Object transformation records:
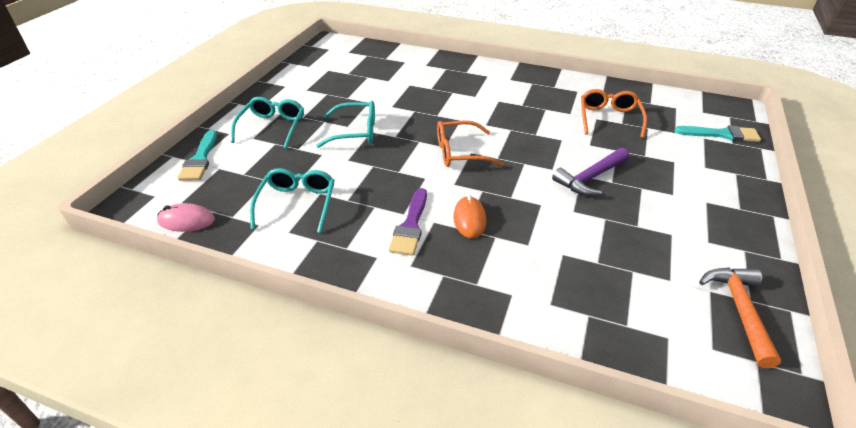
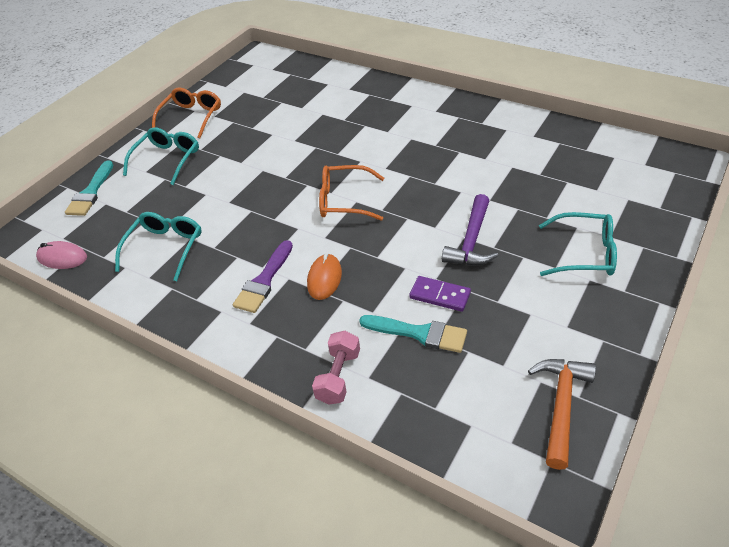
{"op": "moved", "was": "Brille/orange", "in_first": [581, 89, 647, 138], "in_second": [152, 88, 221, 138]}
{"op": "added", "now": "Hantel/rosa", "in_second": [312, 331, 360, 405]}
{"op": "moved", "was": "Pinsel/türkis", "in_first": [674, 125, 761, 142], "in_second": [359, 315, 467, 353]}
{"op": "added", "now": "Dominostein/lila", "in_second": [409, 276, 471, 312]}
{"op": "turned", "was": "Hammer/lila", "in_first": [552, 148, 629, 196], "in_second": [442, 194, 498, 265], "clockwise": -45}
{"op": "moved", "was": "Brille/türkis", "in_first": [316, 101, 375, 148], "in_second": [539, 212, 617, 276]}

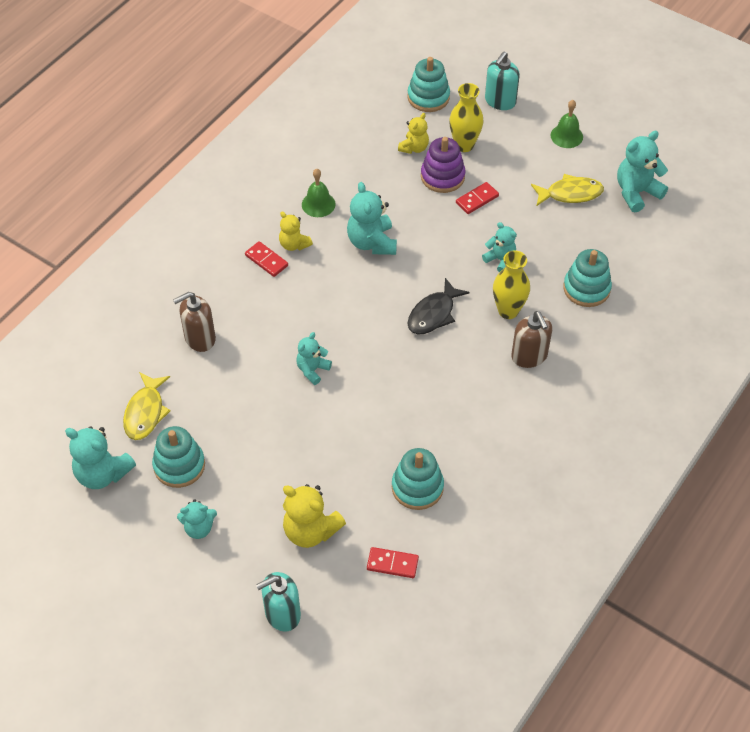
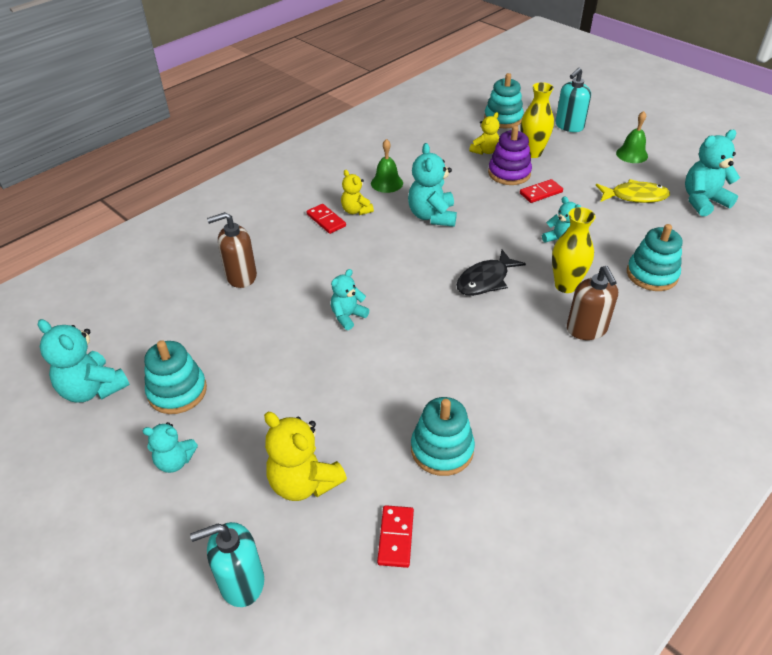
{"op": "turned", "was": "Dominostein/rot", "in_first": [367, 547, 419, 578], "in_second": [377, 505, 414, 568], "clockwise": 75}
{"op": "removed", "was": "Fisch/gelb", "in_first": [123, 372, 171, 440]}

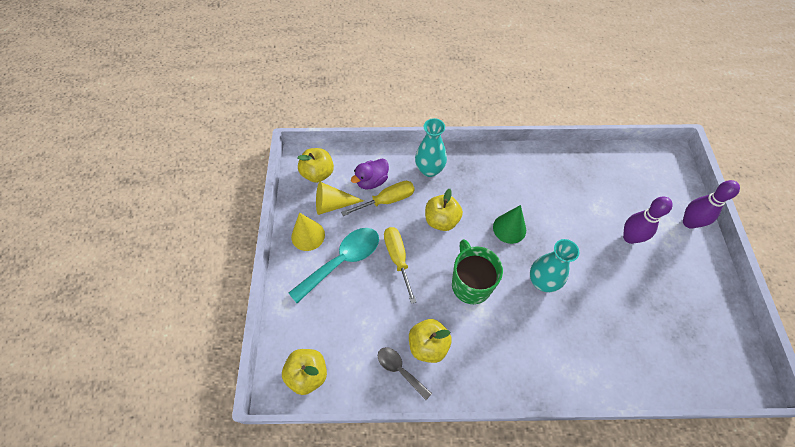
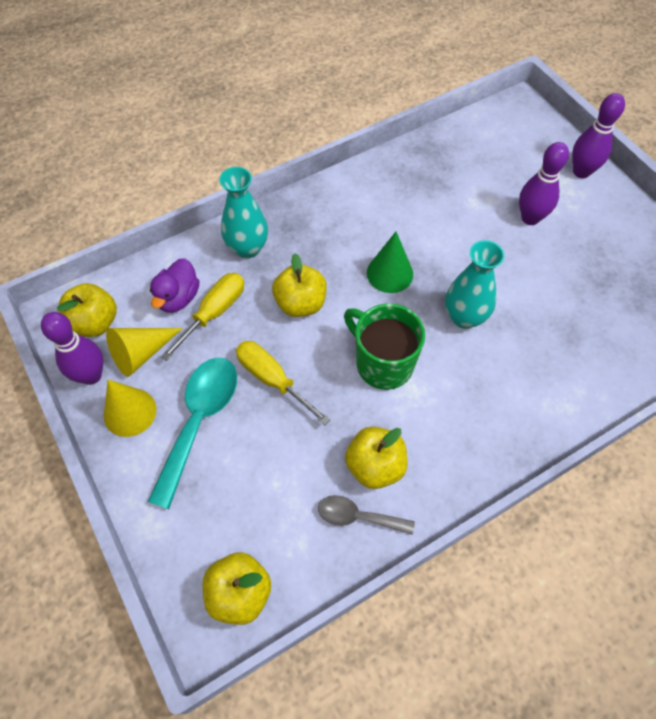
{"op": "added", "now": "Bowlingkegel/lila", "in_second": [41, 312, 103, 385]}

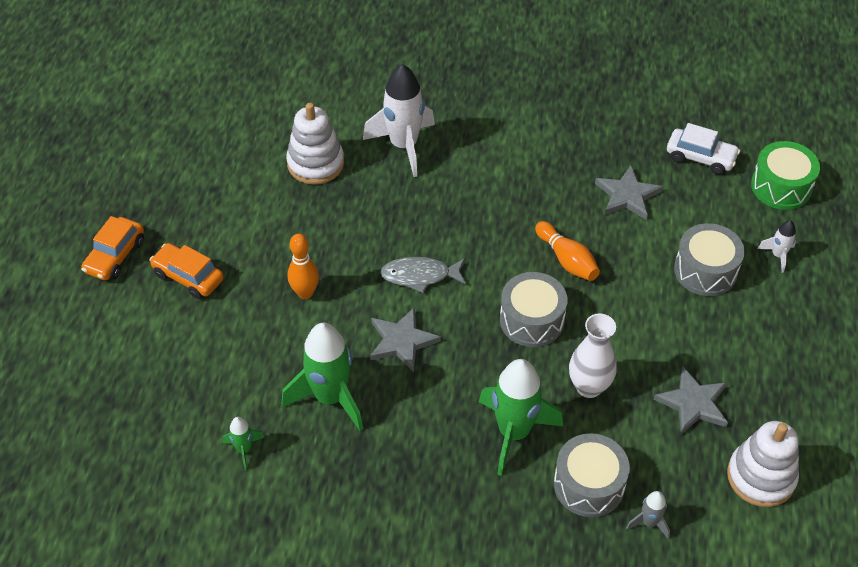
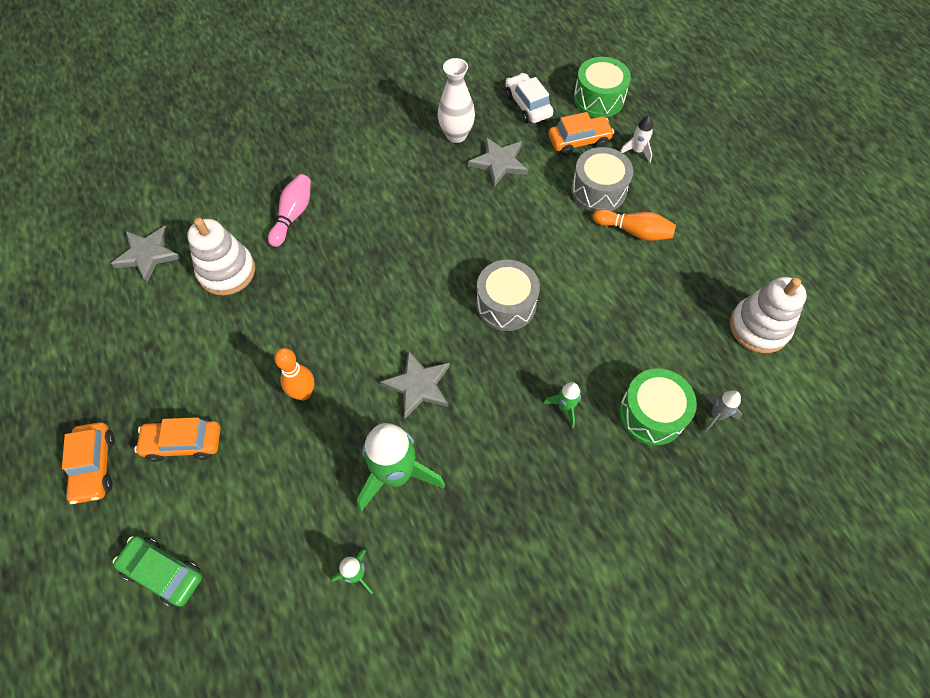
{"op": "moved", "was": "Stern/grau", "in_first": [653, 366, 728, 435], "in_second": [111, 226, 181, 283]}
{"op": "added", "now": "Auto/grün", "in_second": [113, 536, 202, 607]}
{"op": "replaced", "was": "Rakete/weiß", "now": "Bowlingkegel/rosa", "in_first": [363, 64, 435, 177], "in_second": [268, 174, 311, 247]}
{"op": "moved", "was": "Vase/weiß", "in_first": [569, 313, 617, 398], "in_second": [438, 58, 475, 143]}
{"op": "turned", "was": "Auto/weiß", "in_first": [667, 123, 740, 175], "in_second": [505, 73, 553, 124], "clockwise": -105}
{"op": "resized", "was": "Rakete/grün", "in_first": [479, 359, 563, 476], "in_second": [543, 382, 581, 428], "ratio": 0.47}
{"op": "added", "now": "Auto/orange", "in_second": [548, 112, 614, 156]}
{"op": "moved", "was": "Bowlingkegel/orange", "in_first": [535, 221, 600, 281], "in_second": [593, 209, 676, 241]}
{"op": "recoloured", "was": "Trommel/grau", "now": "Trommel/grün", "in_first": [554, 433, 630, 517], "in_second": [619, 368, 697, 445]}
{"op": "removed", "was": "Fisch/grau", "in_first": [380, 257, 466, 293]}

**Work instructions:**
Report all lines of the data above that include the string "türkis".

**Exercise result:**
{"op": "moved", "was": "Pinsel/türkis", "in_first": [674, 125, 761, 142], "in_second": [359, 315, 467, 353]}
{"op": "moved", "was": "Brille/türkis", "in_first": [316, 101, 375, 148], "in_second": [539, 212, 617, 276]}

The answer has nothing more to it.